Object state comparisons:
+++

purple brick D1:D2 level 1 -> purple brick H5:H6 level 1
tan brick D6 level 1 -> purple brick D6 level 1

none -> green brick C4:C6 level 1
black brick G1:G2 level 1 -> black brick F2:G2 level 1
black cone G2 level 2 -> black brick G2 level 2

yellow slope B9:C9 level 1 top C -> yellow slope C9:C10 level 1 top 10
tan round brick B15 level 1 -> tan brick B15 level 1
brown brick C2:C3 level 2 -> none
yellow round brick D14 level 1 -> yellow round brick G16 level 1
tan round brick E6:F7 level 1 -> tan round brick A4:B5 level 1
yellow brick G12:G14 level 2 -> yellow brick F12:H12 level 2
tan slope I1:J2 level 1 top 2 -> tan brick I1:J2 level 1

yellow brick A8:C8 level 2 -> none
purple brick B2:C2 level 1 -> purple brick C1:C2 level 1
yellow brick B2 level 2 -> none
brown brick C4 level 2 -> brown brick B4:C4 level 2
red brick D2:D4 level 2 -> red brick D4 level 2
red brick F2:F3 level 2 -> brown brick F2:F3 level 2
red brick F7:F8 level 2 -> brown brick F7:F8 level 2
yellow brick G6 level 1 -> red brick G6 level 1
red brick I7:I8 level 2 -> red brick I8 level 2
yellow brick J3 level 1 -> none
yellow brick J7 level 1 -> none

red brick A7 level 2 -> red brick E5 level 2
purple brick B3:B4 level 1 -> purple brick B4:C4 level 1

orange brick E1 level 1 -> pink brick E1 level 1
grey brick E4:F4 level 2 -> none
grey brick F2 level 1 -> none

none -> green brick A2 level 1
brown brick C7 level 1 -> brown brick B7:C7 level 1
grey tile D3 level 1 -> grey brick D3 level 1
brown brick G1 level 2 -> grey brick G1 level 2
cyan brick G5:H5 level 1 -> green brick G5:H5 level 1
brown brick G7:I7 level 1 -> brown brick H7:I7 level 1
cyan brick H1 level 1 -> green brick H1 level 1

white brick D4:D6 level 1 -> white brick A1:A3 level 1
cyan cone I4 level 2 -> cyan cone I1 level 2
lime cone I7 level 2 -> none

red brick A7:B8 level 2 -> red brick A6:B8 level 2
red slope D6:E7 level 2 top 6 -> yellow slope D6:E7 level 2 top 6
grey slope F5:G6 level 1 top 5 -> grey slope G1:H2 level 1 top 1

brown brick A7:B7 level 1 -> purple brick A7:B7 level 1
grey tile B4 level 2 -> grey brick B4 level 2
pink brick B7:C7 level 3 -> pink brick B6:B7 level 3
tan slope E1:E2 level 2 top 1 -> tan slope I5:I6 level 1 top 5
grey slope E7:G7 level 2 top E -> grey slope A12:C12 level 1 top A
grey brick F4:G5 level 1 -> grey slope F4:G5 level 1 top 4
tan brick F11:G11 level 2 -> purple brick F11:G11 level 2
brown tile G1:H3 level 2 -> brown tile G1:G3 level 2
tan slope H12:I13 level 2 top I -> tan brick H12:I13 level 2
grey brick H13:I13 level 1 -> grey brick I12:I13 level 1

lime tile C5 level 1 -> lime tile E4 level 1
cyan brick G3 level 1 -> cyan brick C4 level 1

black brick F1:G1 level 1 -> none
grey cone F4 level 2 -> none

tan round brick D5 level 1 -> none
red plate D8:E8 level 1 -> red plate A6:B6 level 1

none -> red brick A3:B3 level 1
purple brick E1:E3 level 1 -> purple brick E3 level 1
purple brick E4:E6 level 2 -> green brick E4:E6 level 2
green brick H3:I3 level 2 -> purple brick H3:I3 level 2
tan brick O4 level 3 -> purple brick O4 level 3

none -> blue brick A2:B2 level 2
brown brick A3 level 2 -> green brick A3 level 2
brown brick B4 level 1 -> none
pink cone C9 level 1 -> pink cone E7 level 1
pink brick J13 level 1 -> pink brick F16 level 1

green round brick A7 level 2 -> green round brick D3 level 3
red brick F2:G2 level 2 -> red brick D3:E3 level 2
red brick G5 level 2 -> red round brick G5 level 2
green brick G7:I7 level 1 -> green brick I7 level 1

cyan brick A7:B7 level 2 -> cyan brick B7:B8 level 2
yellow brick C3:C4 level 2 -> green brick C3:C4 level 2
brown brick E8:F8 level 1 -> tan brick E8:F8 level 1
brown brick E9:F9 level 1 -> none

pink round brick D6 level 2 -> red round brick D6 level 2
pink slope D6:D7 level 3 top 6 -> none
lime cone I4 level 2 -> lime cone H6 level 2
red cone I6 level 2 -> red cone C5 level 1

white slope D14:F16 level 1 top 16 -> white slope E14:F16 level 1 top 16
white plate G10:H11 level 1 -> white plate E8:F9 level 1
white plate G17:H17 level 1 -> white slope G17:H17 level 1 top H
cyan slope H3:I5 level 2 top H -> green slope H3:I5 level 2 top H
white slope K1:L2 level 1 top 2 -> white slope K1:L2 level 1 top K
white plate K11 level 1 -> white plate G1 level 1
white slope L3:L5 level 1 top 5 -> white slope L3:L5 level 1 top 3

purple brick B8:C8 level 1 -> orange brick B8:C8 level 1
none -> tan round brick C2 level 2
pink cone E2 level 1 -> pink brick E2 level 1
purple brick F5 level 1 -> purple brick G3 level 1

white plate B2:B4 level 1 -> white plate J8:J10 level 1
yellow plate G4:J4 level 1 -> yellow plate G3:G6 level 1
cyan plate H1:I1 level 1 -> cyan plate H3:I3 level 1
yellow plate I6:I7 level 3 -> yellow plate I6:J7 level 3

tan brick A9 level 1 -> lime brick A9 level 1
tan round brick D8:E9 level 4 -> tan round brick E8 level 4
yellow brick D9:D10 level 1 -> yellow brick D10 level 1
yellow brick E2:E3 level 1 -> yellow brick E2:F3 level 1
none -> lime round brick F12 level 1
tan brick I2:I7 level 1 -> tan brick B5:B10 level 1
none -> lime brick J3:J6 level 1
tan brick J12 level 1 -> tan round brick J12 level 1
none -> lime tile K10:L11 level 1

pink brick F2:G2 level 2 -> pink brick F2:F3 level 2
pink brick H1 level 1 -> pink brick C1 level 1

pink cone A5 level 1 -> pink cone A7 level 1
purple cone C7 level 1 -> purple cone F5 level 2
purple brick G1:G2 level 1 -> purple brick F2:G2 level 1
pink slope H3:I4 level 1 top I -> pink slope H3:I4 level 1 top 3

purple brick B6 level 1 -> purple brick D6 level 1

+++

Could you write out exactly the lines above, starting at the first one and ending with the line that has "red brick A7 level 2 -> red brick E5 level 2"?

purple brick D1:D2 level 1 -> purple brick H5:H6 level 1
tan brick D6 level 1 -> purple brick D6 level 1

none -> green brick C4:C6 level 1
black brick G1:G2 level 1 -> black brick F2:G2 level 1
black cone G2 level 2 -> black brick G2 level 2

yellow slope B9:C9 level 1 top C -> yellow slope C9:C10 level 1 top 10
tan round brick B15 level 1 -> tan brick B15 level 1
brown brick C2:C3 level 2 -> none
yellow round brick D14 level 1 -> yellow round brick G16 level 1
tan round brick E6:F7 level 1 -> tan round brick A4:B5 level 1
yellow brick G12:G14 level 2 -> yellow brick F12:H12 level 2
tan slope I1:J2 level 1 top 2 -> tan brick I1:J2 level 1

yellow brick A8:C8 level 2 -> none
purple brick B2:C2 level 1 -> purple brick C1:C2 level 1
yellow brick B2 level 2 -> none
brown brick C4 level 2 -> brown brick B4:C4 level 2
red brick D2:D4 level 2 -> red brick D4 level 2
red brick F2:F3 level 2 -> brown brick F2:F3 level 2
red brick F7:F8 level 2 -> brown brick F7:F8 level 2
yellow brick G6 level 1 -> red brick G6 level 1
red brick I7:I8 level 2 -> red brick I8 level 2
yellow brick J3 level 1 -> none
yellow brick J7 level 1 -> none

red brick A7 level 2 -> red brick E5 level 2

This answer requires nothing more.